### SUPPLIED RECORDS

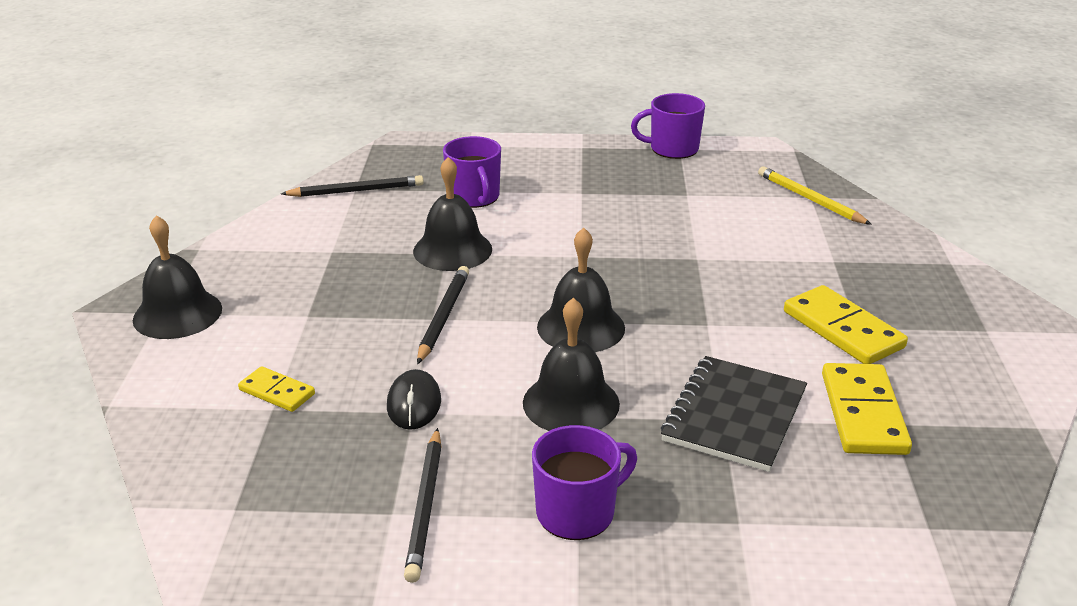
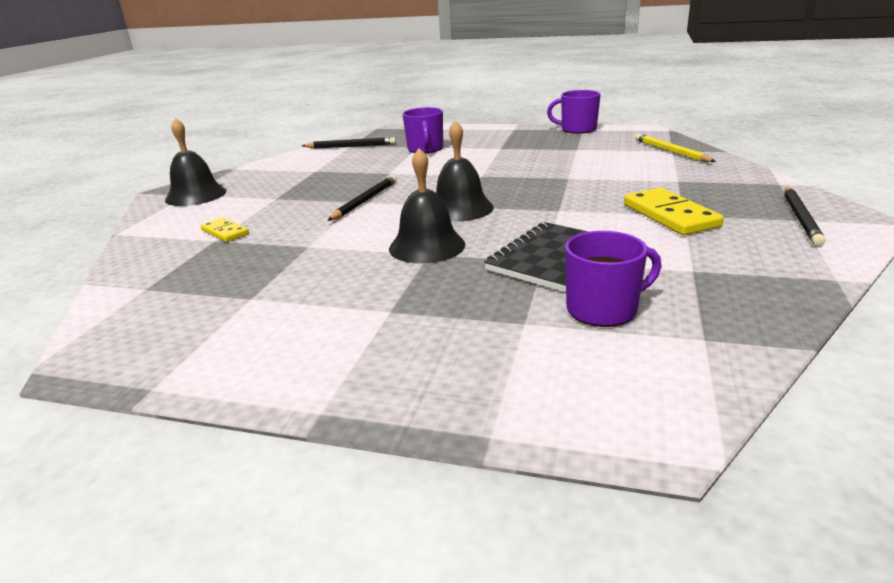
camera: 15 degrees right, 5 degrees down
(414, 404) = (312, 242): black mouse -> none
(425, 506) = (277, 296): black pencil -> black pencil (800, 218)
(452, 250) = (394, 171): black bell -> none
(577, 512) = (391, 307): purple mug -> purple mug (603, 309)
(863, 413) = (668, 262): yellow domino -> none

### YOUR GOAL
Return, from the data, each line where the string "black" occurs.

### REPLY
(414, 404) = (312, 242): black mouse -> none
(425, 506) = (277, 296): black pencil -> black pencil (800, 218)
(452, 250) = (394, 171): black bell -> none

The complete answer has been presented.